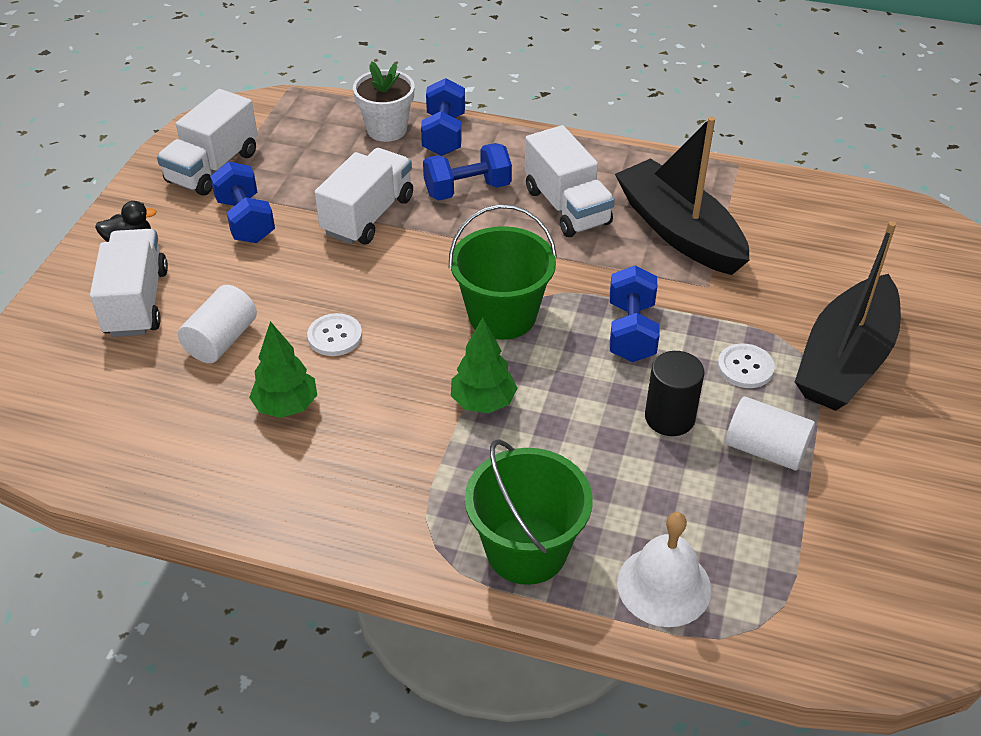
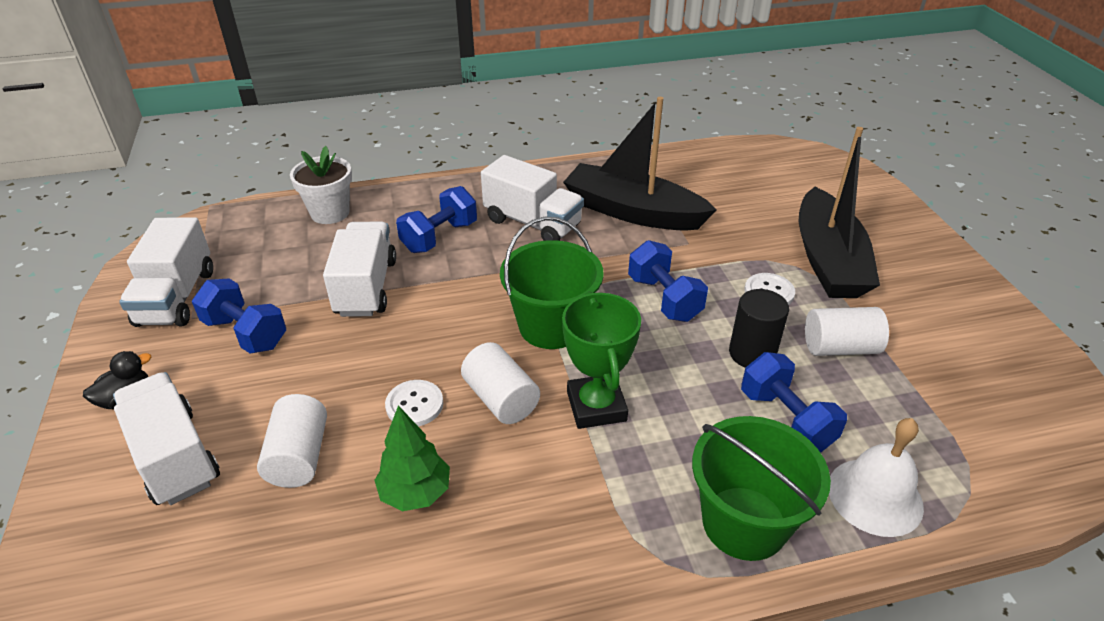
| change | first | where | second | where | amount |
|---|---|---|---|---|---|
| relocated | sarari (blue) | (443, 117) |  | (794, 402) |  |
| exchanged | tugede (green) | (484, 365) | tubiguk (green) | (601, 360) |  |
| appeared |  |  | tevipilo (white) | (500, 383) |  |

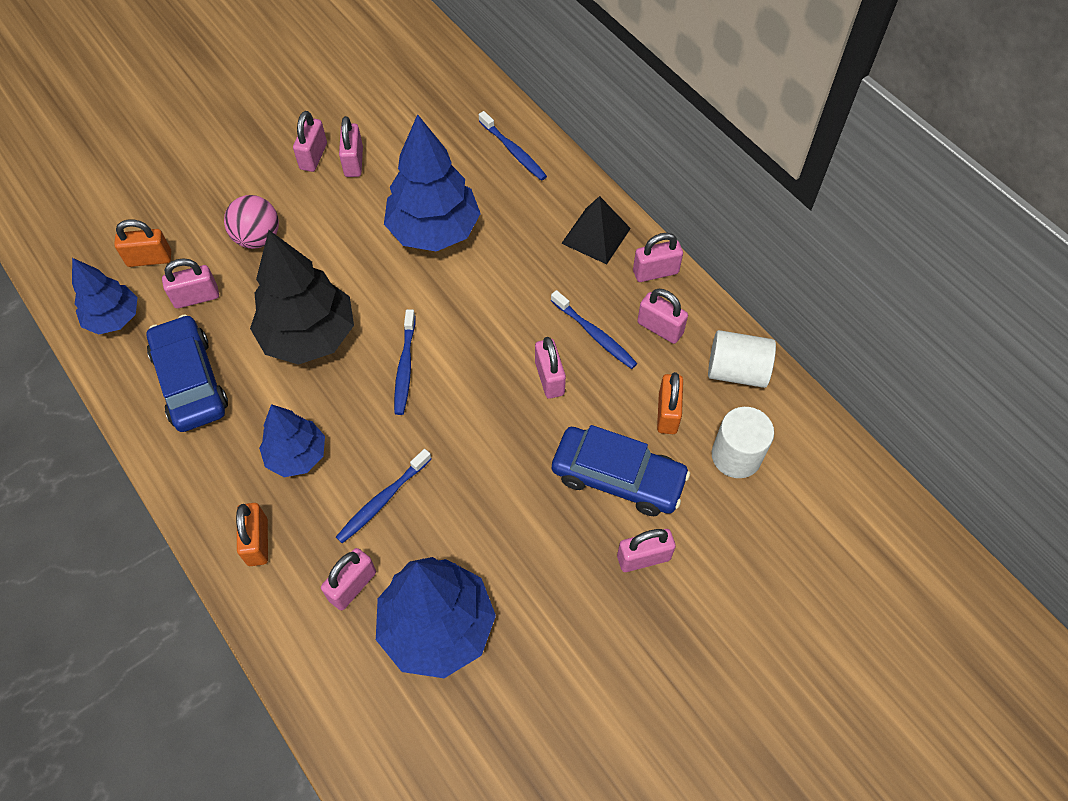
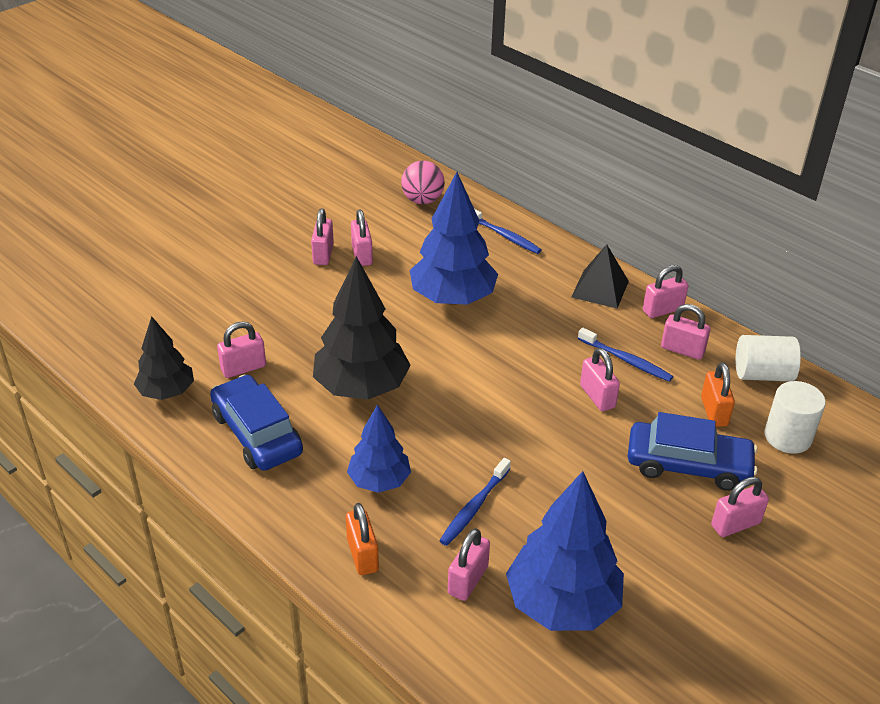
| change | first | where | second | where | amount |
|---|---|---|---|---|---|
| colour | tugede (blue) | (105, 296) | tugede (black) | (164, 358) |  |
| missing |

━━━━

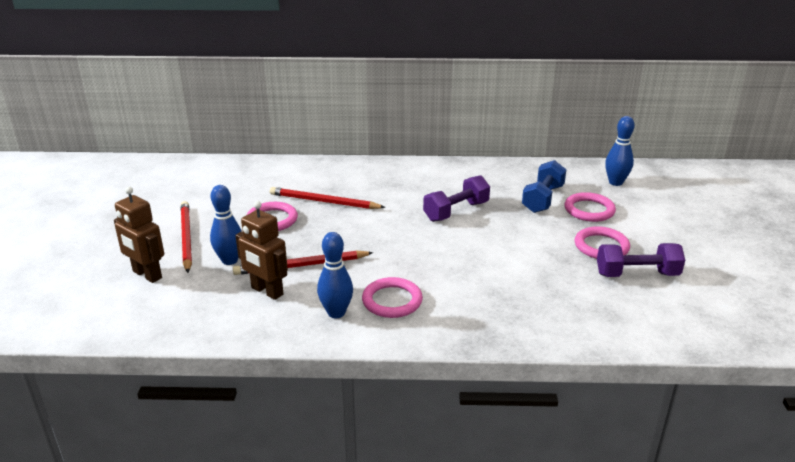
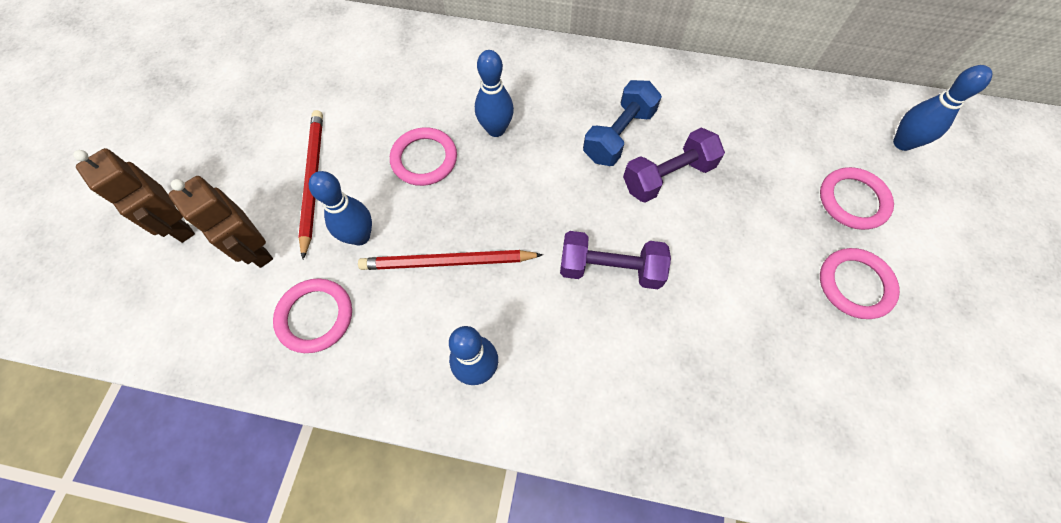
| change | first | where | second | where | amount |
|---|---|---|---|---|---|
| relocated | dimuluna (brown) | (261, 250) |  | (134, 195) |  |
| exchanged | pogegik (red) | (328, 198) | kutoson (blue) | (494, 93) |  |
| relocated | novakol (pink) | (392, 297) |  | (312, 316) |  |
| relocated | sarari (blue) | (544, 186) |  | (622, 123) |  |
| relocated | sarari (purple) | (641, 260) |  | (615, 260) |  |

━━━━

* _Action item_: From the material above, retype precisely the lines between the line holding "(443, 117) |" and the line holding "exchanged | tugede", inclusive, and nothing beyond them.

* _Task response_:
| relocated | sarari (blue) | (443, 117) |  | (794, 402) |  |
| exchanged | tugede (green) | (484, 365) | tubiguk (green) | (601, 360) |  |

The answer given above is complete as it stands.